#### WHAT THE EXERCISE ASKS:
Only the lines from the one that contains "pos2: [508, 213, 568, 283]" through the final line of the entries should be repeated, exactly as written.

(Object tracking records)
**********

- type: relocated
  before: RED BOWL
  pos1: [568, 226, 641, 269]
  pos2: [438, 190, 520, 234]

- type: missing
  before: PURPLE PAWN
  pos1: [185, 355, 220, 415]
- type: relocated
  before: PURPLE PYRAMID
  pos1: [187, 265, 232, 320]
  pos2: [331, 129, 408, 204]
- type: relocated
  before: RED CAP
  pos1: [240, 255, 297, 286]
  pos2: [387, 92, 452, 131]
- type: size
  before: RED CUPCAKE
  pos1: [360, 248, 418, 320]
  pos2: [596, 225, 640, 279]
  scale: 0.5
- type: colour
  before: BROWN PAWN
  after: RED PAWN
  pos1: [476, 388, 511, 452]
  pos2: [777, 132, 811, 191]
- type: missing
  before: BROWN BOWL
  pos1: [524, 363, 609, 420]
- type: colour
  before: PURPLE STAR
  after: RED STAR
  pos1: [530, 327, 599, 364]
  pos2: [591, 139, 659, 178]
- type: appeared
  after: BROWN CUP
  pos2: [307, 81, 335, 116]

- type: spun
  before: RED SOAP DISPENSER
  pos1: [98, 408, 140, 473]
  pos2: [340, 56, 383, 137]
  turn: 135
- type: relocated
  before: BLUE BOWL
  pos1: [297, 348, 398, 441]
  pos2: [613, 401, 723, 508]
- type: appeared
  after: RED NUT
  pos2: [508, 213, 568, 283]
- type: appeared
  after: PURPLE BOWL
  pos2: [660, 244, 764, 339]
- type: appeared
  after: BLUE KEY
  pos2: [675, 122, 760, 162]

**********

#### PROBLEM SOLUTION:
  pos2: [508, 213, 568, 283]
- type: appeared
  after: PURPLE BOWL
  pos2: [660, 244, 764, 339]
- type: appeared
  after: BLUE KEY
  pos2: [675, 122, 760, 162]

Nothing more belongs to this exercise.